Content starts

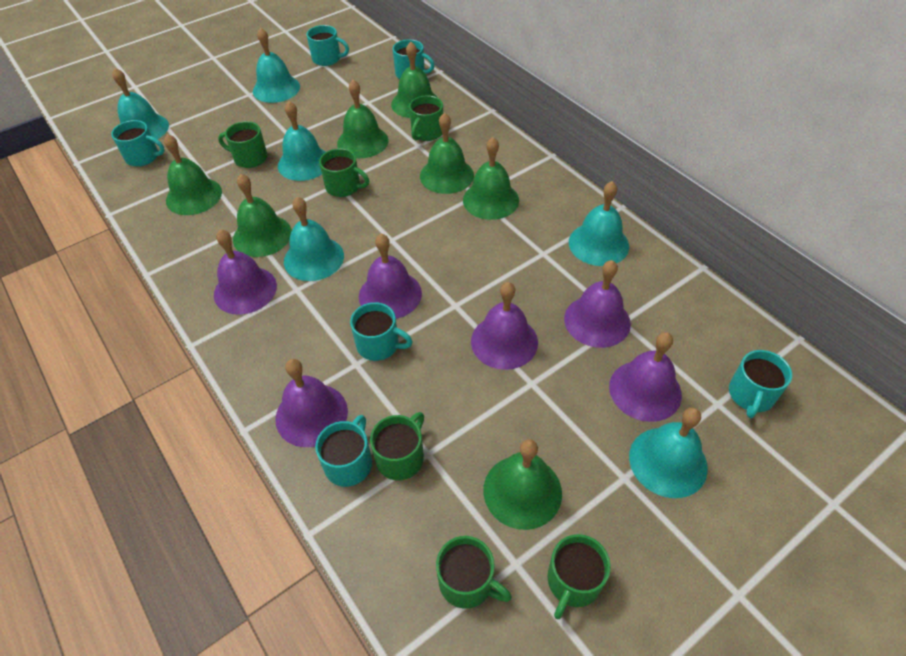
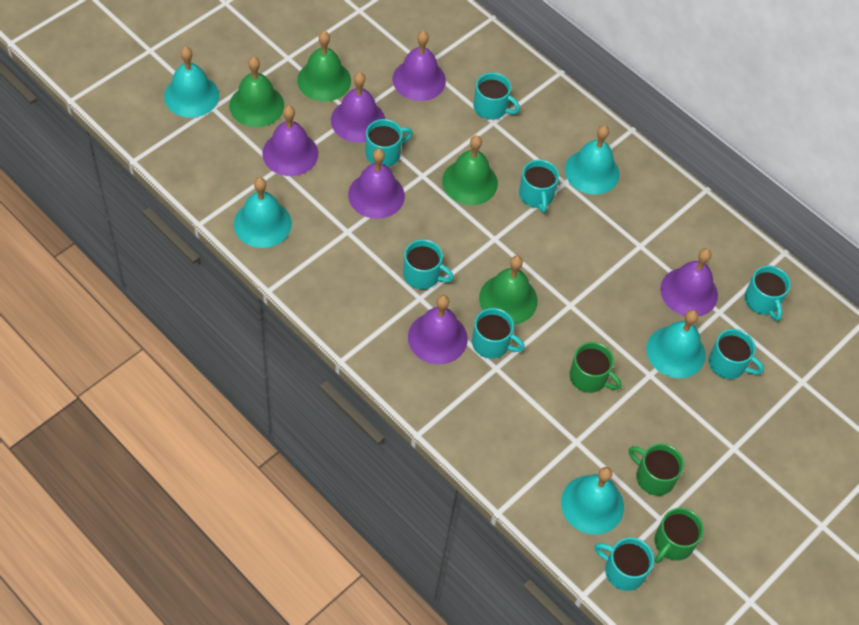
green bell: 7 -> 4
green mug: 6 -> 3
turquoise bell: 6 -> 5
turquoise mug: 6 -> 8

Content ends

THE TASK: Restate the material above word for word; pictures do not belong in the copy.

RESPONSE TO THIS TASK:
green bell: 7 -> 4
green mug: 6 -> 3
turquoise bell: 6 -> 5
turquoise mug: 6 -> 8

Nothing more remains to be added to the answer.